▶ **Input records**:
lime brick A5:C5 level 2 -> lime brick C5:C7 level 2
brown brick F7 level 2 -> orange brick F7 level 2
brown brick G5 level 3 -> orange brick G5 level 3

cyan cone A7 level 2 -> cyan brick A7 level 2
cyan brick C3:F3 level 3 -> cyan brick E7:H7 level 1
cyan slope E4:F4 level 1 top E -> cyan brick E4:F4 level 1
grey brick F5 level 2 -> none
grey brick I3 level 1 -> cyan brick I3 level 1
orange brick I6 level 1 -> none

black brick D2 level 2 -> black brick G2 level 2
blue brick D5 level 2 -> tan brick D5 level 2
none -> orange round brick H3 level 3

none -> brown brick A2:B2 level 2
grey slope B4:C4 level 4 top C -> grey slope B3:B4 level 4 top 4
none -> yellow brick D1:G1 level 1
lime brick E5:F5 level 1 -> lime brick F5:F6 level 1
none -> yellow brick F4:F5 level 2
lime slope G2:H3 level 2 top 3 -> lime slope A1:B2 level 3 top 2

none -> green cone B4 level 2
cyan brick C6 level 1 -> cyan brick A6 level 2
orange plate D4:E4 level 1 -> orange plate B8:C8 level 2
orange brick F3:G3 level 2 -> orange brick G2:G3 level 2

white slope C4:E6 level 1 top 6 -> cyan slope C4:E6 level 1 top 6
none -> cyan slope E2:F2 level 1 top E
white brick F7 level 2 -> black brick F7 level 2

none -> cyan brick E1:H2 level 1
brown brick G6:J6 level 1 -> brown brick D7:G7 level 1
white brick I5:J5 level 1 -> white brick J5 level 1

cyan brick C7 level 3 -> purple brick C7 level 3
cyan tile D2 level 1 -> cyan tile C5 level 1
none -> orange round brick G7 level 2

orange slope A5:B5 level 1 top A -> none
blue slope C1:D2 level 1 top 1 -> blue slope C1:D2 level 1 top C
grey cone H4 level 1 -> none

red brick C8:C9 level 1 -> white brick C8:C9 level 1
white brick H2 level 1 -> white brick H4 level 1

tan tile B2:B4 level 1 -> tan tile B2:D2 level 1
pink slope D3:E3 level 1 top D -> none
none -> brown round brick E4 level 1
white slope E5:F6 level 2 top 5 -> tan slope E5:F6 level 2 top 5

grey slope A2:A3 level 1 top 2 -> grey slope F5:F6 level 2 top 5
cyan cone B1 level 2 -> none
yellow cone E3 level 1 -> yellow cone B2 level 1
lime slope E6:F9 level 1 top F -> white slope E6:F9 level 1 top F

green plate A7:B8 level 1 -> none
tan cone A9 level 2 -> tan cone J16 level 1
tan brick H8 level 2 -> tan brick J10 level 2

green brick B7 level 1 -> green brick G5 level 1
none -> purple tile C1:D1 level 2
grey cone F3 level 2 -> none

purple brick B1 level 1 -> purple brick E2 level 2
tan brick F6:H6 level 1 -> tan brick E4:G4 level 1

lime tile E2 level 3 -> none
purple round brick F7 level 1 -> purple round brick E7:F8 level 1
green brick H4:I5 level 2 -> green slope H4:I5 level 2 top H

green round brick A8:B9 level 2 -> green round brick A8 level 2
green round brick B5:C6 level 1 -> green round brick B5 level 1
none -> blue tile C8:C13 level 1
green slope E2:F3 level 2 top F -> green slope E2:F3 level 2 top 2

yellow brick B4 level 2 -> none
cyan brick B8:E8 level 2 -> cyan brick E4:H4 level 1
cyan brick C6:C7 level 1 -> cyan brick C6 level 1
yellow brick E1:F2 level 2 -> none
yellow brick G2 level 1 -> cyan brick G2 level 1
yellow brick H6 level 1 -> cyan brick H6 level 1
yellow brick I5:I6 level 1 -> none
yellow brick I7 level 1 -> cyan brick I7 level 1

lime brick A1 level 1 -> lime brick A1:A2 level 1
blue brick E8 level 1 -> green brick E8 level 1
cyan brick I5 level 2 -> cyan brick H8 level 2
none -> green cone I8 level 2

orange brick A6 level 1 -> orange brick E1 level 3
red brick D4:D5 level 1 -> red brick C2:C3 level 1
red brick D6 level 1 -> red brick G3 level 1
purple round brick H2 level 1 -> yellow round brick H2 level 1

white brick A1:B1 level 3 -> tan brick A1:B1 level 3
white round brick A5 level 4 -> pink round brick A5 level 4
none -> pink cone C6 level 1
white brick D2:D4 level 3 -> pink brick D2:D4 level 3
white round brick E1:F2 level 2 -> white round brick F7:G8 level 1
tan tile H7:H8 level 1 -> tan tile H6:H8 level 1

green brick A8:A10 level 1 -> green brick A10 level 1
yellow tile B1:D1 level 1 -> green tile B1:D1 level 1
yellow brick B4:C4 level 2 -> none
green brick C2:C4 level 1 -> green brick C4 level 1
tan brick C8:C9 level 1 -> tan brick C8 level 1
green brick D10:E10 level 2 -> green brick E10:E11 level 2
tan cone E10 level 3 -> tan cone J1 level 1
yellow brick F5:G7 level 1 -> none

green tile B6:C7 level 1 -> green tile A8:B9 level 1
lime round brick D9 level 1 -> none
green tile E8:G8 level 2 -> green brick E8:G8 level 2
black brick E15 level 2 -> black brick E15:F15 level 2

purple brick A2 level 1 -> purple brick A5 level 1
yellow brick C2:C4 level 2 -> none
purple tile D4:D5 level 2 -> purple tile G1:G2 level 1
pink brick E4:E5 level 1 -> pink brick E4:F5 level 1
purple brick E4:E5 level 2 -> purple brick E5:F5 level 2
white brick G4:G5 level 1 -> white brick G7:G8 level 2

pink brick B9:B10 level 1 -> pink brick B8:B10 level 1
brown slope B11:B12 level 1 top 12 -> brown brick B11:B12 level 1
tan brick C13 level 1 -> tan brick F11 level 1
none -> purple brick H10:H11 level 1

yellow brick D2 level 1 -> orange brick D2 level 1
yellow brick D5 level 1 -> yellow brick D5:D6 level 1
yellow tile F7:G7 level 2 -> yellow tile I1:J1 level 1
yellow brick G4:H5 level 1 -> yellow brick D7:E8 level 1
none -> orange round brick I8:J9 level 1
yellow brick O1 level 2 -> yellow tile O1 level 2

▶ **Work required**:
Both the line containing "cyan brick B8:E8" and the line containing "yellow brick I5:I6 level 1 -> none" belong in the answer. Print them and every line above that falls between them exactly, and no others.

▶ **Response to this exercise**:
cyan brick B8:E8 level 2 -> cyan brick E4:H4 level 1
cyan brick C6:C7 level 1 -> cyan brick C6 level 1
yellow brick E1:F2 level 2 -> none
yellow brick G2 level 1 -> cyan brick G2 level 1
yellow brick H6 level 1 -> cyan brick H6 level 1
yellow brick I5:I6 level 1 -> none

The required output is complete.